GOAL OF THE EXERCISE
Below are records; reproduce exactly the lines from the first through the one containing "purple triangle: (303, 337)".

Stored entries
***

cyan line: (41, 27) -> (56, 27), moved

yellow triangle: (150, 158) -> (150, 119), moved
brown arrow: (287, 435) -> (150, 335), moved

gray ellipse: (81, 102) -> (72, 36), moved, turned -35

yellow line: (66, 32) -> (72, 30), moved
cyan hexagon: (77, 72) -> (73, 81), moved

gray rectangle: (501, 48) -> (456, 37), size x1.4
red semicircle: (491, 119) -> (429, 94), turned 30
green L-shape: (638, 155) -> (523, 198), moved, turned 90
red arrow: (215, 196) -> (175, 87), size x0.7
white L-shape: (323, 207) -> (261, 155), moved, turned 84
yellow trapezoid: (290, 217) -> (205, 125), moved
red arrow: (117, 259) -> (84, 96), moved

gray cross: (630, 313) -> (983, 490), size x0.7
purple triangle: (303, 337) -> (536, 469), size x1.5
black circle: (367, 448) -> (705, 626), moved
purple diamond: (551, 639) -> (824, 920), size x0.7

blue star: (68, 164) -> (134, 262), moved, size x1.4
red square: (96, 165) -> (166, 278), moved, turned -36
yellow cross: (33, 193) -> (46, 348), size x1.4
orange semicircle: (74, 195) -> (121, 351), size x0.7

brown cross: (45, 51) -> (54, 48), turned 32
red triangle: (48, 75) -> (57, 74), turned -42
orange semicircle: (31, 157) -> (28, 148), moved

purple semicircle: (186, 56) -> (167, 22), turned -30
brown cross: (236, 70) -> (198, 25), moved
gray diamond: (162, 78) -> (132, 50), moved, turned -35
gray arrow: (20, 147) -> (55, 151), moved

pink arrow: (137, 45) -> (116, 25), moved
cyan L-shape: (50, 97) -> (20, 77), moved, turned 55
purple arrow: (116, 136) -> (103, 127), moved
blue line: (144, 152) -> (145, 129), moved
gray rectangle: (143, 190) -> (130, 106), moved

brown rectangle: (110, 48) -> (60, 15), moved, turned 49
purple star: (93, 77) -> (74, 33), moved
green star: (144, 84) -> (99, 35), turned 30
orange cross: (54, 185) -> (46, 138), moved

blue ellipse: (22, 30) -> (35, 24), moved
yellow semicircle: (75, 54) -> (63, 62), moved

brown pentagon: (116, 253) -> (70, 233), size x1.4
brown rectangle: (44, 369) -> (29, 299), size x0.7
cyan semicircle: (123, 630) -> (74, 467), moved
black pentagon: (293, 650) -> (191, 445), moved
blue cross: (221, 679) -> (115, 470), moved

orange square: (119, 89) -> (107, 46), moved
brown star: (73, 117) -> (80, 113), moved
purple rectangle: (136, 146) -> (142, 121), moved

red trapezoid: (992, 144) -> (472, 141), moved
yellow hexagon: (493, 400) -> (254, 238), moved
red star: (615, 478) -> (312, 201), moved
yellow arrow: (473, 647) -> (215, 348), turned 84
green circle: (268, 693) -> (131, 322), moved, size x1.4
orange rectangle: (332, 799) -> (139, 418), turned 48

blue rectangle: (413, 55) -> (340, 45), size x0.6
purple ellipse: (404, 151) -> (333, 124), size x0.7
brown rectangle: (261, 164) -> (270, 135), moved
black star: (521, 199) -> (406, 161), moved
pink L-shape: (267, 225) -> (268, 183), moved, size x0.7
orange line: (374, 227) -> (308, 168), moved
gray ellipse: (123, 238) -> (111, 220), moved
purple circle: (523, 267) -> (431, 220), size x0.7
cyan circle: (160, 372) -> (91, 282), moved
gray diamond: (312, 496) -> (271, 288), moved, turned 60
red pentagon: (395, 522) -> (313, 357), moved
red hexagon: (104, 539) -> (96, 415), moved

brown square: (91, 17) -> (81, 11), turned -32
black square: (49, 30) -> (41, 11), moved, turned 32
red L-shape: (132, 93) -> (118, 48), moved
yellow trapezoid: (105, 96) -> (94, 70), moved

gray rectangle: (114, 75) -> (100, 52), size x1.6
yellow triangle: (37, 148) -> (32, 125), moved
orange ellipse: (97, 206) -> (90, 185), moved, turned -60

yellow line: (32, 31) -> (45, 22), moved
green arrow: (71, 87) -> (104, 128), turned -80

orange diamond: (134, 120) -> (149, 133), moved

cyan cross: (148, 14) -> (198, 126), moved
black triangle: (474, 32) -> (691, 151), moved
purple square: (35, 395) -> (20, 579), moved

***

TASK ANSWER
cyan line: (41, 27) -> (56, 27), moved

yellow triangle: (150, 158) -> (150, 119), moved
brown arrow: (287, 435) -> (150, 335), moved

gray ellipse: (81, 102) -> (72, 36), moved, turned -35

yellow line: (66, 32) -> (72, 30), moved
cyan hexagon: (77, 72) -> (73, 81), moved

gray rectangle: (501, 48) -> (456, 37), size x1.4
red semicircle: (491, 119) -> (429, 94), turned 30
green L-shape: (638, 155) -> (523, 198), moved, turned 90
red arrow: (215, 196) -> (175, 87), size x0.7
white L-shape: (323, 207) -> (261, 155), moved, turned 84
yellow trapezoid: (290, 217) -> (205, 125), moved
red arrow: (117, 259) -> (84, 96), moved

gray cross: (630, 313) -> (983, 490), size x0.7
purple triangle: (303, 337) -> (536, 469), size x1.5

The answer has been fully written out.